What you should do:
Which lines in the material below contain the word "pink"? Copy each of them.

Segment Open

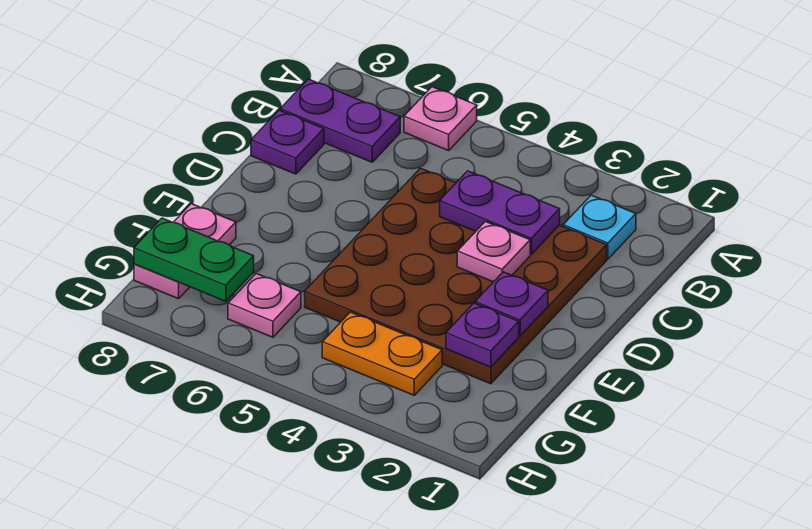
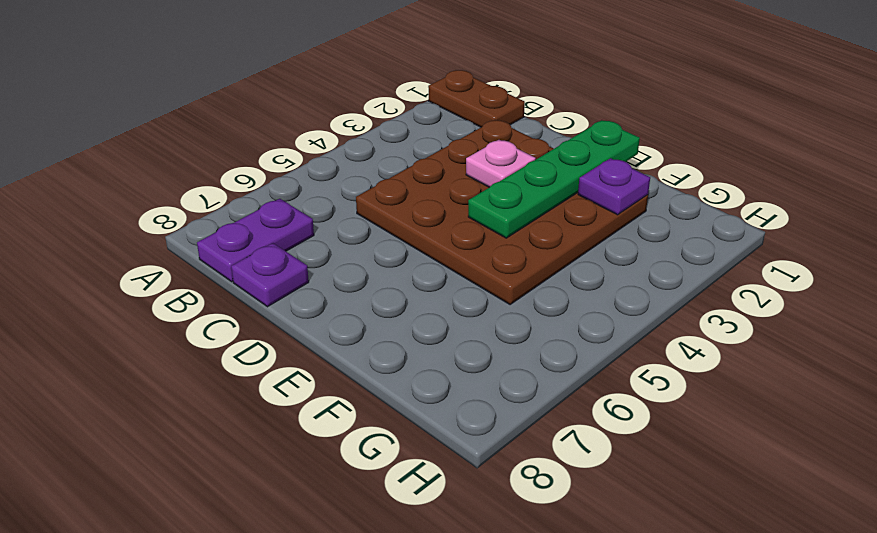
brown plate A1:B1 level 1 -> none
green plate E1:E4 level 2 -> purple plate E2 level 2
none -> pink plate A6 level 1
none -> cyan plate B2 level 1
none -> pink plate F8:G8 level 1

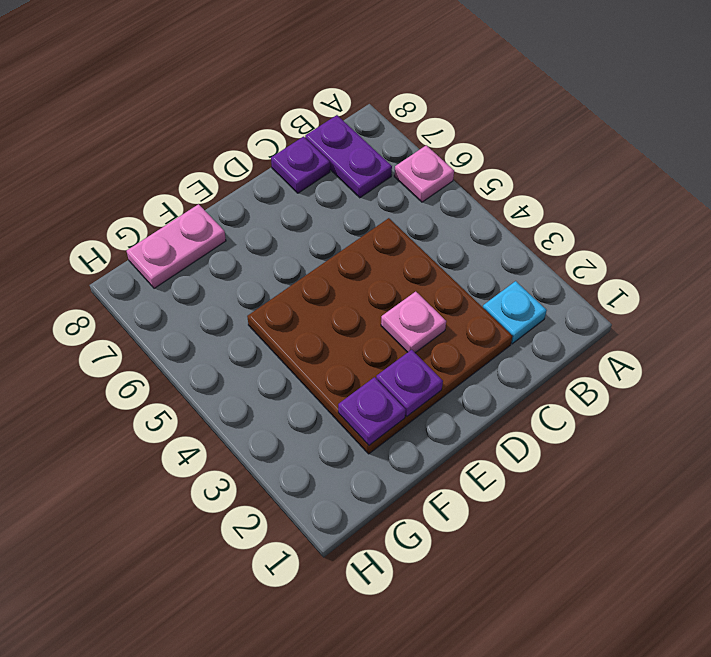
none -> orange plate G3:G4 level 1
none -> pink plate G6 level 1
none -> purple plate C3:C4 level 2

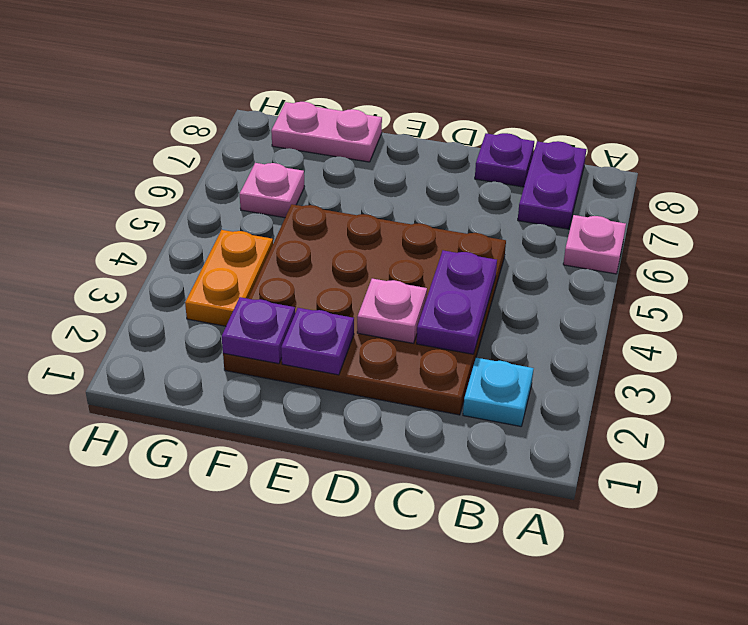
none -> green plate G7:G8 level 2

Segment Closed
Segment Open

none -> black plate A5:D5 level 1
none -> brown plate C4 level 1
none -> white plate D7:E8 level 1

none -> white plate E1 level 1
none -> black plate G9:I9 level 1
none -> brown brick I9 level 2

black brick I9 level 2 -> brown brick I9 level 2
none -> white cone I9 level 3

Segment Closed

Finished task:
none -> pink plate A6 level 1
none -> pink plate F8:G8 level 1
none -> pink plate G6 level 1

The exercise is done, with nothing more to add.